● The task: Lines of the data that contain the word "recoloured" are the ones to copy.

(Image change detection data)
◆ ◆ ◆
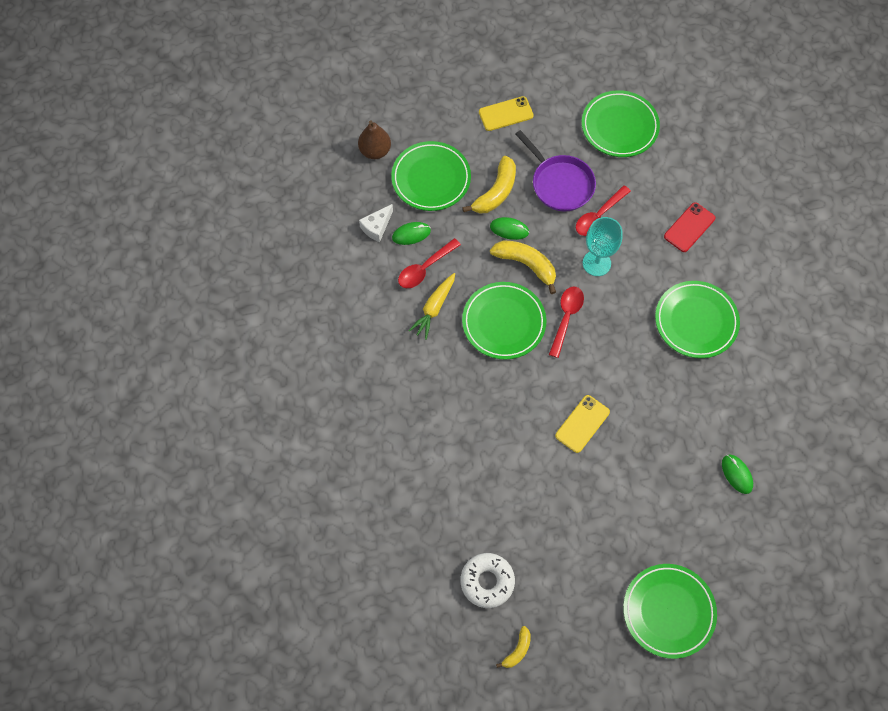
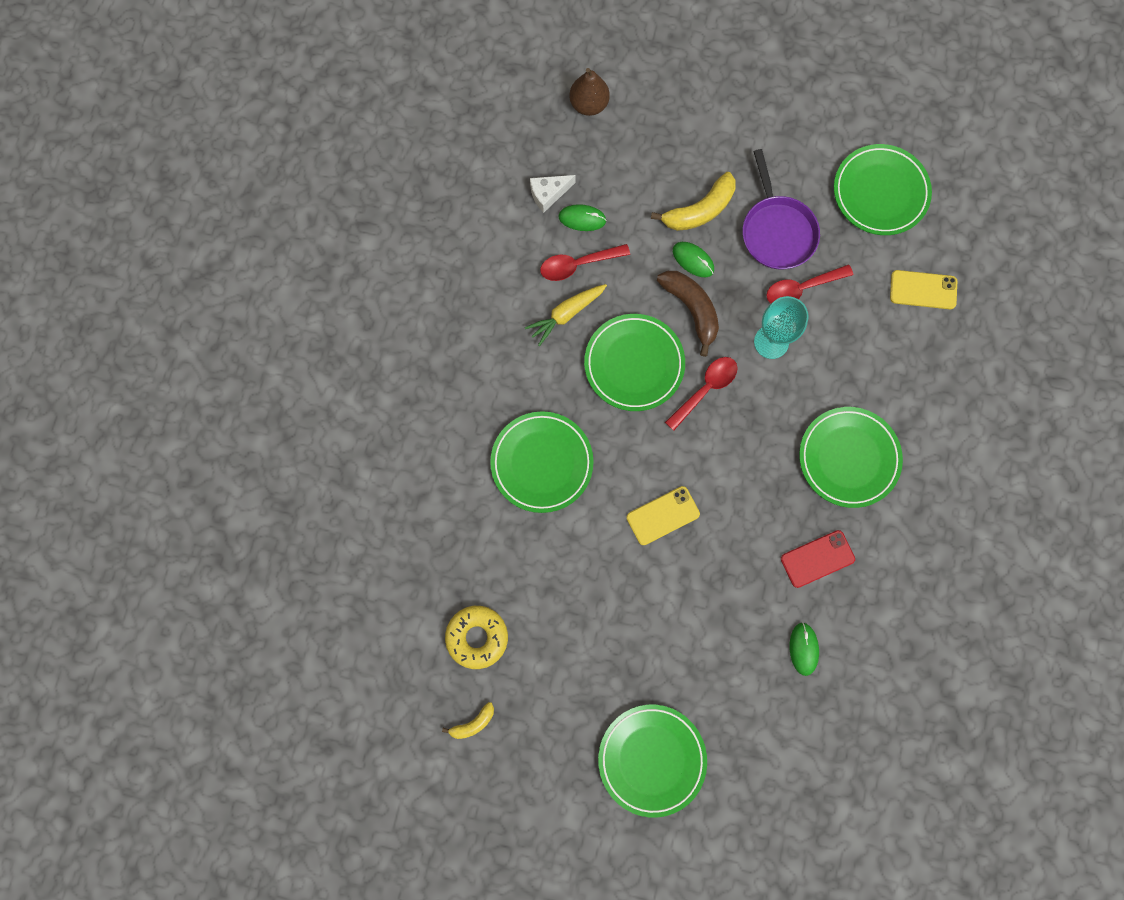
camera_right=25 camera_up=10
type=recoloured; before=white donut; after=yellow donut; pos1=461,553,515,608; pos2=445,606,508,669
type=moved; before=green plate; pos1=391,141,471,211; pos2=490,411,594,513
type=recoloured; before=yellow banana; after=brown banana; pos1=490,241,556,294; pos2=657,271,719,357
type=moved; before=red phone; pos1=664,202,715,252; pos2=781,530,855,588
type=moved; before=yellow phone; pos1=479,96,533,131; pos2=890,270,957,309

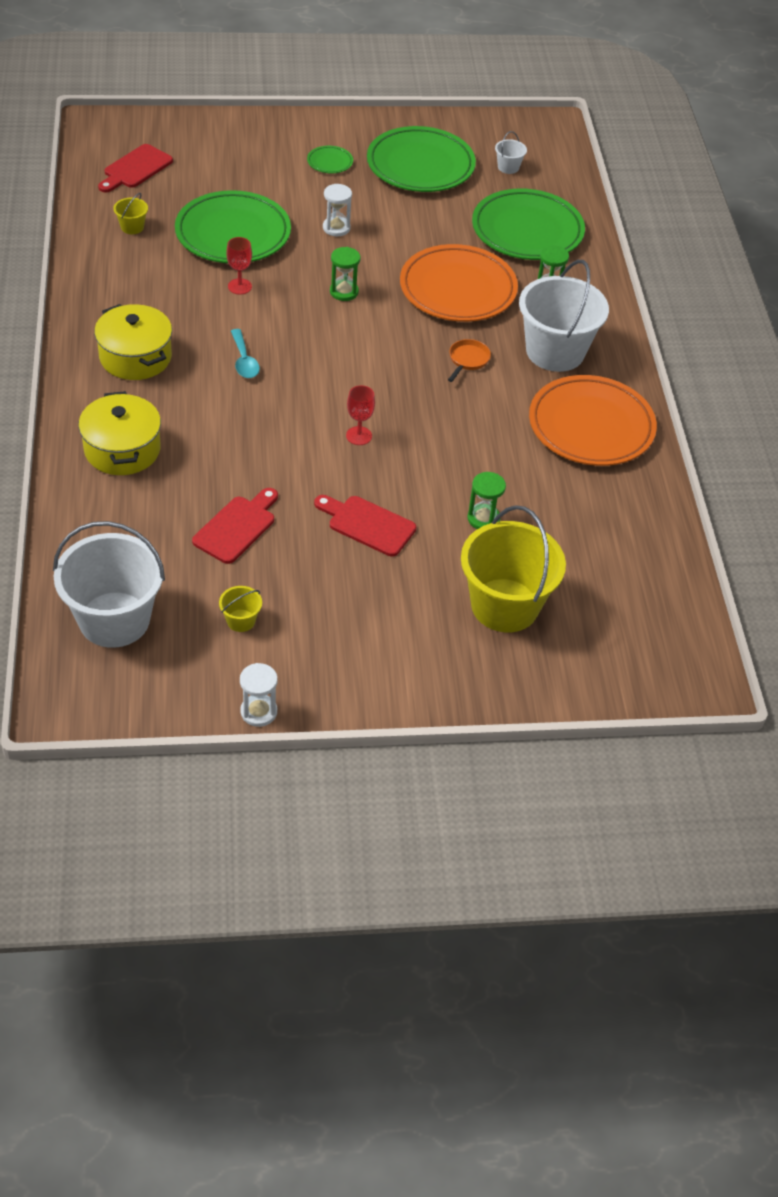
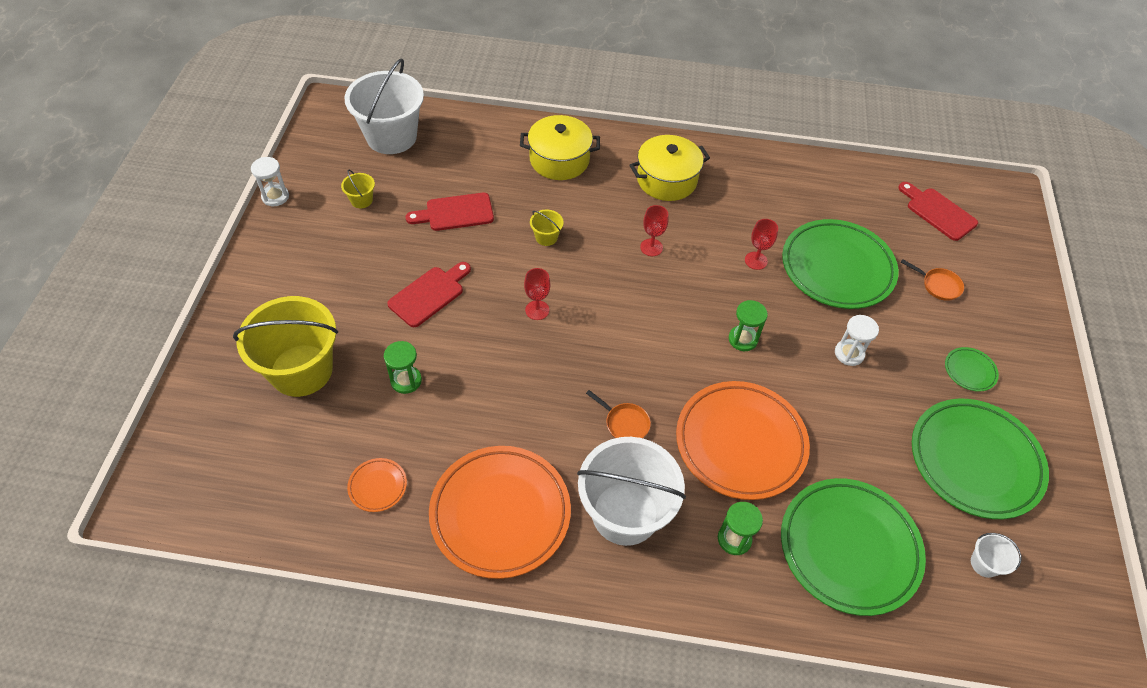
camera_right=105 camera_up=5
type=added; after=orange plate; pos2=347,458,407,512
type=turned; before=red cutting board; pos1=192,488,278,564; pos2=405,193,494,231; turn=120
type=moved; before=yellow bucket; pos1=113,193,148,234; pos2=530,210,564,246
type=replaced; before=turquoise spoon; after=red goblet; pos1=231,329,260,378; pos2=640,205,668,256
type=added; after=orange pan; pos2=901,259,964,301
◆ ◆ ◆
● Exercise response:
type=recoloured; before=white donut; after=yellow donut; pos1=461,553,515,608; pos2=445,606,508,669
type=recoloured; before=yellow banana; after=brown banana; pos1=490,241,556,294; pos2=657,271,719,357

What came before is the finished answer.